▸ Provided material:
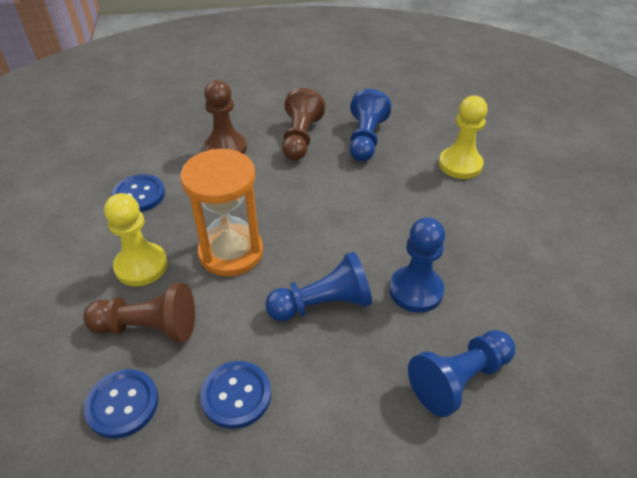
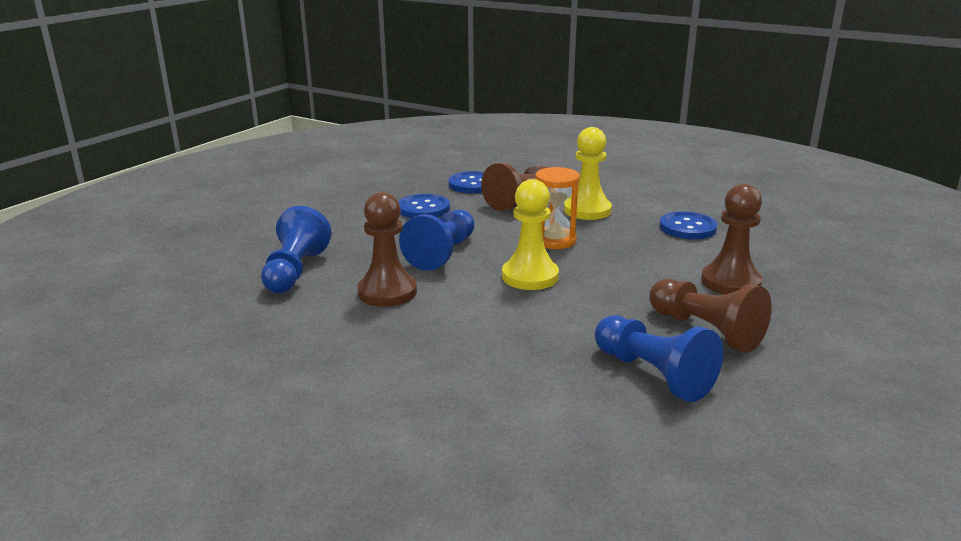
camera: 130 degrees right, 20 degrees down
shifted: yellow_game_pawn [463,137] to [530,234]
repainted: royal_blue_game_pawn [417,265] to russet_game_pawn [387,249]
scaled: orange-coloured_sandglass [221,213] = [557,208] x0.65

▸ What to do: The data above must be given again in full and unaltered, minus its images.

▸ Response:
camera: 130 degrees right, 20 degrees down
shifted: yellow_game_pawn [463,137] to [530,234]
repainted: royal_blue_game_pawn [417,265] to russet_game_pawn [387,249]
scaled: orange-coloured_sandglass [221,213] = [557,208] x0.65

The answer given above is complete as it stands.